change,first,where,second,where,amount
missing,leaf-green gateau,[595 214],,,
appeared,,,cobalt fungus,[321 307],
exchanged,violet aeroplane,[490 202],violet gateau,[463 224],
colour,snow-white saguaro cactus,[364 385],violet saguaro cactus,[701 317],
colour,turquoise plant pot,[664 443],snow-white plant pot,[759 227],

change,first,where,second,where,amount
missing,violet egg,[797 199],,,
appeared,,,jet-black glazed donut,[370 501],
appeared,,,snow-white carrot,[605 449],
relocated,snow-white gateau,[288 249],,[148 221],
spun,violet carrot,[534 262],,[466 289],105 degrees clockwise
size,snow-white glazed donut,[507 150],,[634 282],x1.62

------------------------------------------------------------

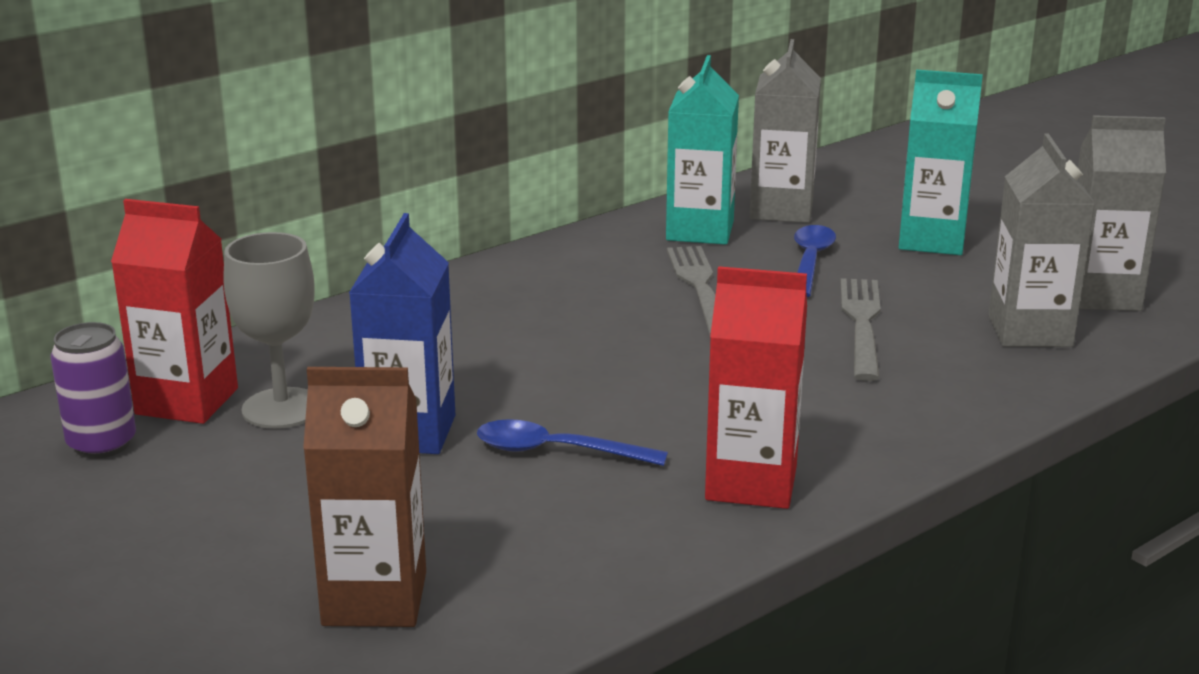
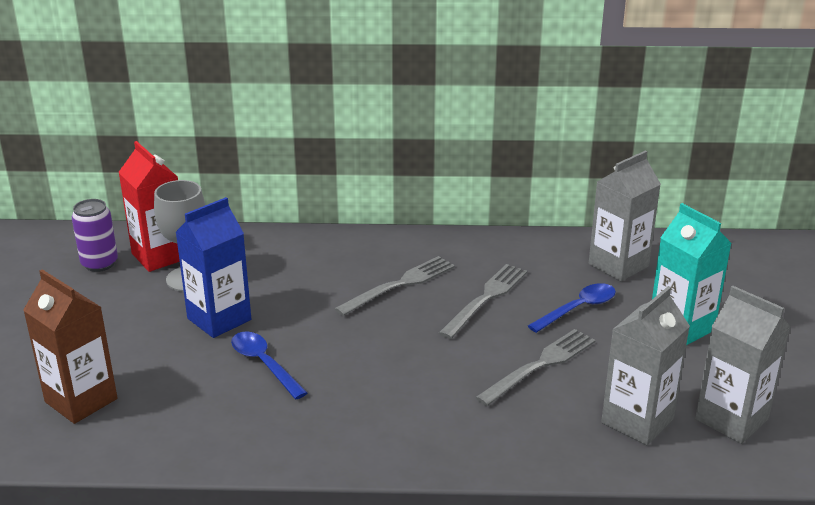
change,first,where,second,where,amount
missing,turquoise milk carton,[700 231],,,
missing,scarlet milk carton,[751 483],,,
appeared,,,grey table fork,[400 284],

------------------------------------------------------------

Once the line with "exchanged,violet aeroplane,[490 202],violet" is found in the records above, print exactly that line and every line after it through the line with "colour,snow-white saguaro cactus,[364".

### Exercise solution
exchanged,violet aeroplane,[490 202],violet gateau,[463 224],
colour,snow-white saguaro cactus,[364 385],violet saguaro cactus,[701 317],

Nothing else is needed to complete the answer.